Source material.
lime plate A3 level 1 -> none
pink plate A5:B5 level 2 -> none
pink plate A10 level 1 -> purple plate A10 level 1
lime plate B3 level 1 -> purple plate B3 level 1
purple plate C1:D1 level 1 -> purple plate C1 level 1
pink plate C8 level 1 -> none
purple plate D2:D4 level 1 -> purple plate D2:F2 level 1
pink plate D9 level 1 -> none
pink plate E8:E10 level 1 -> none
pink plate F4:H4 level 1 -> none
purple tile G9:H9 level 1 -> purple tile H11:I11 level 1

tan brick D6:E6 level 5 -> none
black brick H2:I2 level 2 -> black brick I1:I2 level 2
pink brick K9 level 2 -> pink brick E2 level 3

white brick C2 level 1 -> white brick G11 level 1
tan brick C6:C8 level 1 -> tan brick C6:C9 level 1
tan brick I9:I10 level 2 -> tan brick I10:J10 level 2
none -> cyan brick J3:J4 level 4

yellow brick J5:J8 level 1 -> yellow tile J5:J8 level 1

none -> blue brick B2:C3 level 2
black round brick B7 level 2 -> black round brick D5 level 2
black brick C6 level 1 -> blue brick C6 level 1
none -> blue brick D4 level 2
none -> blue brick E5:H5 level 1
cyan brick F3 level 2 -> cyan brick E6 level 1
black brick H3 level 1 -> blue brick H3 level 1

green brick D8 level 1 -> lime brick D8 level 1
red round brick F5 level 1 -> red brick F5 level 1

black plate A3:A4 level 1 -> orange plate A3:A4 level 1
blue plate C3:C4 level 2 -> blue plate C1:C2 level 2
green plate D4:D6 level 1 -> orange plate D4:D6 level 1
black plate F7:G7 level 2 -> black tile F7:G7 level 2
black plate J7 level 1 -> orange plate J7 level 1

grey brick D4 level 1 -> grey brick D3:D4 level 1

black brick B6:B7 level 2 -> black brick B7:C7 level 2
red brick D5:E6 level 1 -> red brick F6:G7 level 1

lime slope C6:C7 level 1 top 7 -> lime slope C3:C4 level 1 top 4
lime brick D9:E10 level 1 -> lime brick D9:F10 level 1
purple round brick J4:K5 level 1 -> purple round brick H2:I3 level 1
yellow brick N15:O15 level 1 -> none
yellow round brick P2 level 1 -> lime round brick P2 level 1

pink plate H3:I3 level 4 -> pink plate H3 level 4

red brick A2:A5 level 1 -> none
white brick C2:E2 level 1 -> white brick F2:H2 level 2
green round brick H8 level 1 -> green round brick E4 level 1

Instructions to follow.
Starting with the line that holds "black brick C6" and ending with the line that holds "yellow round brick", retype every line in the data above exactly, and nothing else.

Written answer.
black brick C6 level 1 -> blue brick C6 level 1
none -> blue brick D4 level 2
none -> blue brick E5:H5 level 1
cyan brick F3 level 2 -> cyan brick E6 level 1
black brick H3 level 1 -> blue brick H3 level 1

green brick D8 level 1 -> lime brick D8 level 1
red round brick F5 level 1 -> red brick F5 level 1

black plate A3:A4 level 1 -> orange plate A3:A4 level 1
blue plate C3:C4 level 2 -> blue plate C1:C2 level 2
green plate D4:D6 level 1 -> orange plate D4:D6 level 1
black plate F7:G7 level 2 -> black tile F7:G7 level 2
black plate J7 level 1 -> orange plate J7 level 1

grey brick D4 level 1 -> grey brick D3:D4 level 1

black brick B6:B7 level 2 -> black brick B7:C7 level 2
red brick D5:E6 level 1 -> red brick F6:G7 level 1

lime slope C6:C7 level 1 top 7 -> lime slope C3:C4 level 1 top 4
lime brick D9:E10 level 1 -> lime brick D9:F10 level 1
purple round brick J4:K5 level 1 -> purple round brick H2:I3 level 1
yellow brick N15:O15 level 1 -> none
yellow round brick P2 level 1 -> lime round brick P2 level 1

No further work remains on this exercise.